What you are asked to do: Return the lines beginning at the one that contains "purple arrow: (73, 192)" and running to the end of the records, exactly and with nothing else. Omit pictures.

The input:
================================

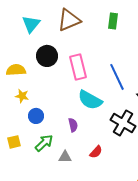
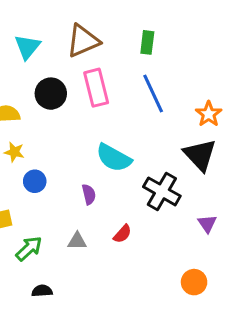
pink rectangle: (78, 67) -> (96, 88), moved
blue line: (117, 77) -> (153, 94), moved
green arrow: (44, 143) -> (29, 248), moved

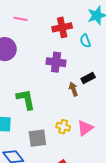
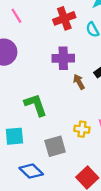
pink line: (20, 19) -> (16, 16), turned 56
brown arrow: (73, 89) -> (79, 82), moved

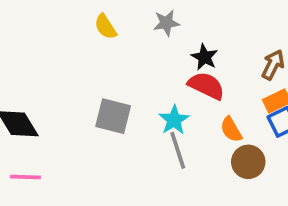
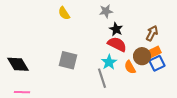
gray star: (166, 23) -> (106, 11), moved
cyan star: (174, 120) -> (109, 62), moved
brown circle: (248, 162) -> (142, 56), moved

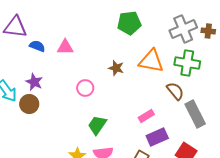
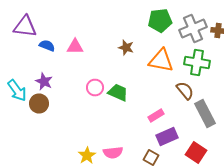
green pentagon: (129, 23) -> (160, 20), moved
brown star: (116, 68) -> (126, 48), moved
green trapezoid: (97, 125) -> (118, 92), moved, turned 80

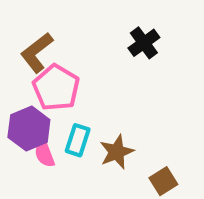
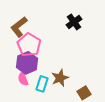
purple hexagon: (29, 129) -> (27, 63), moved
cyan rectangle: (78, 140) -> (42, 84), moved

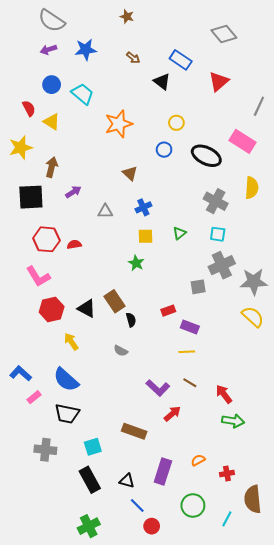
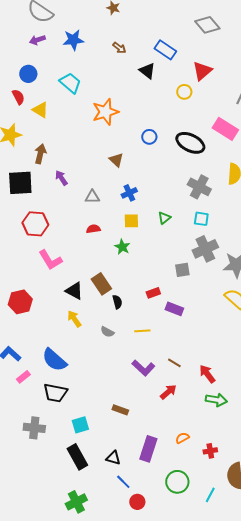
blue circle: (52, 85) -> (28, 74), moved
yellow circle: (176, 123) -> (184, 92), moved
purple arrow: (73, 192) -> (61, 178), turned -91
red semicircle: (74, 244) -> (93, 229), moved
pink L-shape: (38, 276) -> (50, 260), moved
red hexagon: (52, 309) -> (20, 302), moved
yellow arrow: (71, 341) -> (74, 319), moved
yellow line: (187, 352) -> (142, 331), moved
red arrow: (172, 414) -> (168, 392), moved
brown rectangle: (134, 431) -> (120, 410), size x0.7

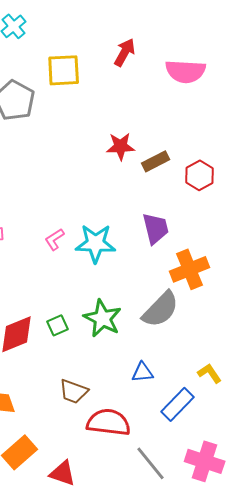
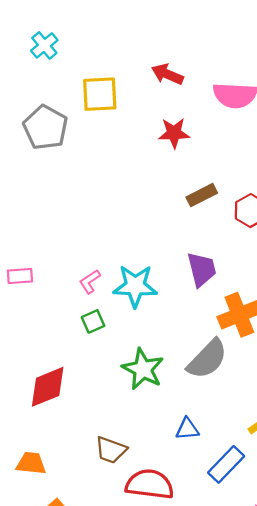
red arrow: (125, 52) -> (167, 74), turned -96
red star: (121, 146) -> (174, 133), moved
green square: (58, 325) -> (93, 321), moved

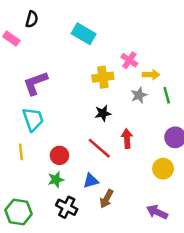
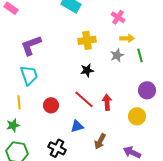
pink cross: (129, 60) -> (118, 17), moved
red arrow: (127, 139) -> (107, 102), moved
green star: (56, 180) -> (13, 125), moved
brown arrow: (106, 199) -> (100, 141), moved

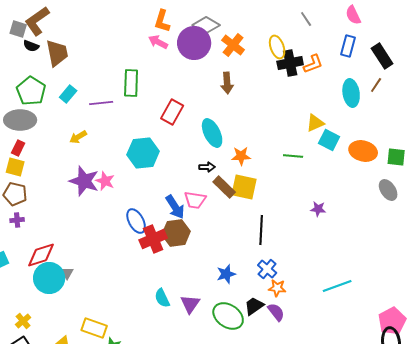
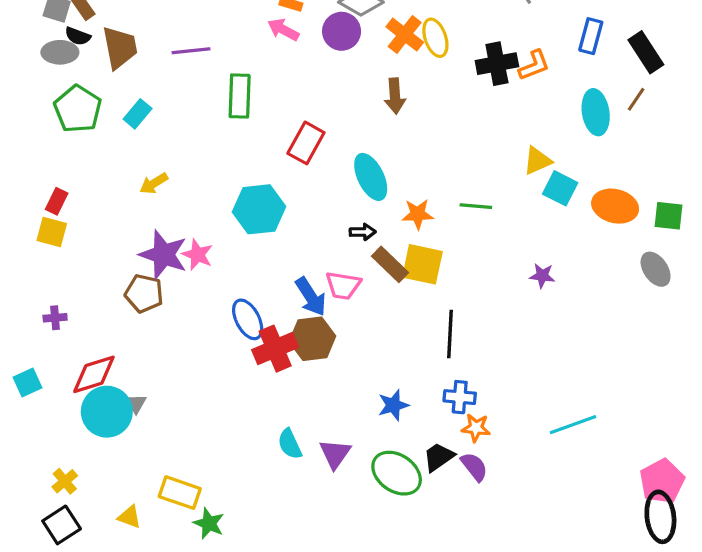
purple circle: (194, 43) -> (342, 31), size x0.7
yellow ellipse: (277, 47) -> (435, 38), moved
purple line: (101, 103) -> (191, 51), moved
gray ellipse: (20, 120) -> (60, 52), moved, size x0.7
green line: (293, 156) -> (476, 206), moved
brown pentagon: (15, 194) -> (144, 293), moved
purple star: (318, 209) -> (542, 276), moved
blue cross: (267, 269) -> (460, 397), turned -36

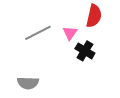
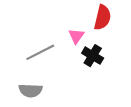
gray line: (38, 33) -> (40, 52), moved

================================

Response:
purple arrow: (73, 192) -> (61, 178), turned -91
red semicircle: (74, 244) -> (93, 229), moved
pink L-shape: (38, 276) -> (50, 260), moved
red hexagon: (52, 309) -> (20, 302), moved
yellow arrow: (71, 341) -> (74, 319), moved
yellow line: (187, 352) -> (142, 331), moved
red arrow: (172, 414) -> (168, 392), moved
brown rectangle: (134, 431) -> (120, 410), size x0.7

red arrow: (125, 52) -> (167, 74), turned -96
red star: (121, 146) -> (174, 133), moved
green square: (58, 325) -> (93, 321), moved

pink cross: (129, 60) -> (118, 17), moved
red arrow: (127, 139) -> (107, 102), moved
green star: (56, 180) -> (13, 125), moved
brown arrow: (106, 199) -> (100, 141), moved

purple circle: (194, 43) -> (342, 31), size x0.7
yellow ellipse: (277, 47) -> (435, 38), moved
purple line: (101, 103) -> (191, 51), moved
gray ellipse: (20, 120) -> (60, 52), moved, size x0.7
green line: (293, 156) -> (476, 206), moved
brown pentagon: (15, 194) -> (144, 293), moved
purple star: (318, 209) -> (542, 276), moved
blue cross: (267, 269) -> (460, 397), turned -36

gray line: (38, 33) -> (40, 52), moved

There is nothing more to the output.